:: DATASET EXCERPTS ::

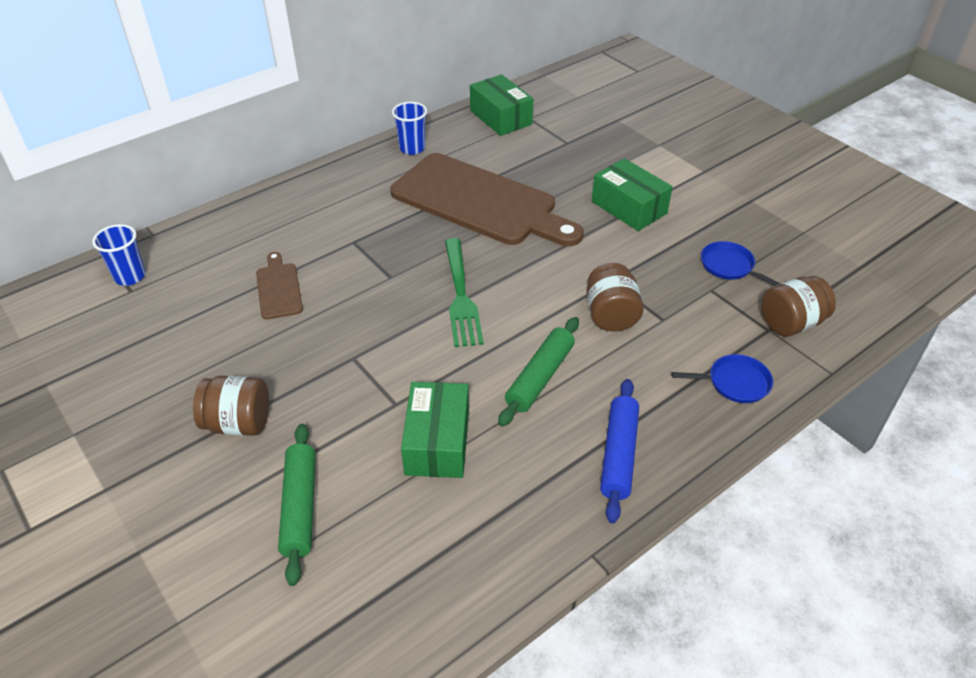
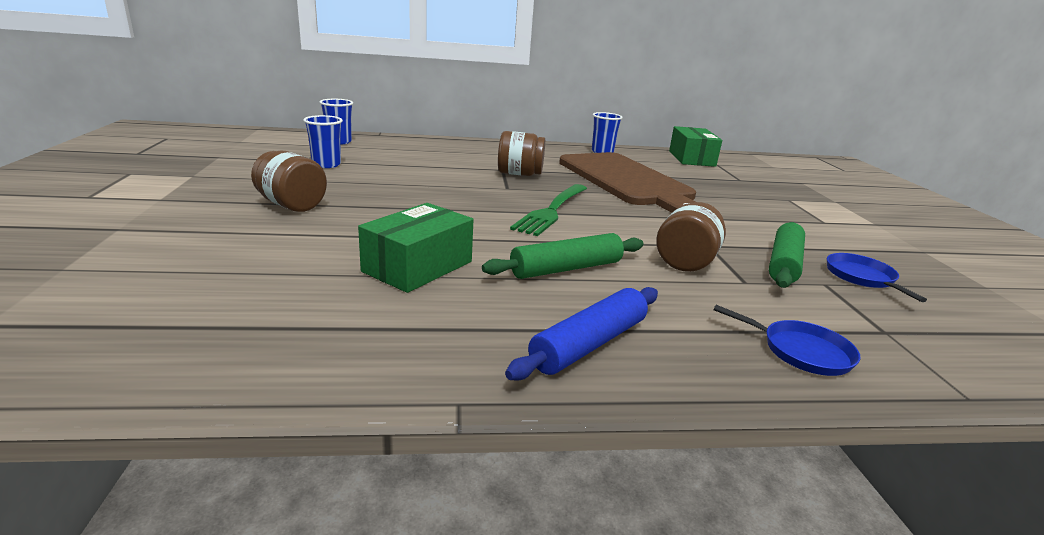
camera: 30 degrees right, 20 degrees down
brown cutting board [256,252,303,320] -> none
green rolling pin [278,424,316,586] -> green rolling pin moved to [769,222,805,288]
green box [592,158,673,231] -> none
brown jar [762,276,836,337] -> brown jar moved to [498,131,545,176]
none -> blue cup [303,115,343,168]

:::
:: DATASET EXCERPTS ::

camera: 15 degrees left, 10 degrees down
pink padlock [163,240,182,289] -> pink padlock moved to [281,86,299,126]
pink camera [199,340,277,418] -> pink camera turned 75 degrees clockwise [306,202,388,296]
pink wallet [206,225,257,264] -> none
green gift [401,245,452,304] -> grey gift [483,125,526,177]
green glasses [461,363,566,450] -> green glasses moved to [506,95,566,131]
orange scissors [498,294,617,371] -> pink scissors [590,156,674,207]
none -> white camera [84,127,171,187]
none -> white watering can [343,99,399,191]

:::
:: DATASET EXCERPTS ::

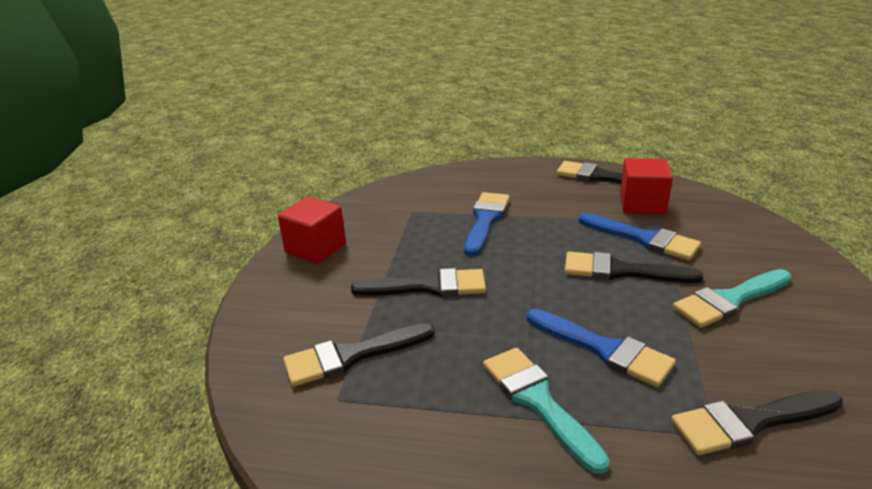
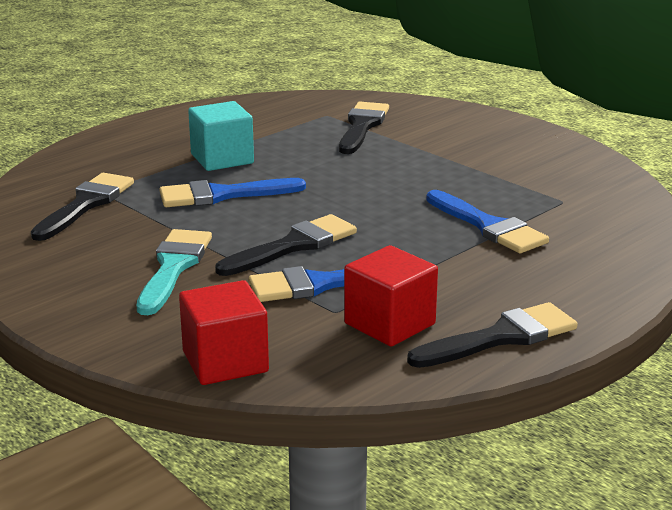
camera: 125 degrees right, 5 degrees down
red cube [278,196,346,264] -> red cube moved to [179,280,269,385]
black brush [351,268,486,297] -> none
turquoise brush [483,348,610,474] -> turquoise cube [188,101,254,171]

:::

§ TASK TO CARRY OUT:
Please give back exactly the lines of this listing beginning at the line with "camera: 30 degrees right, 20 degrees down" and ending with the line with "green box [592,158,673,231] -> none", both included, and nothing else.

§ ANSWER SPACE:
camera: 30 degrees right, 20 degrees down
brown cutting board [256,252,303,320] -> none
green rolling pin [278,424,316,586] -> green rolling pin moved to [769,222,805,288]
green box [592,158,673,231] -> none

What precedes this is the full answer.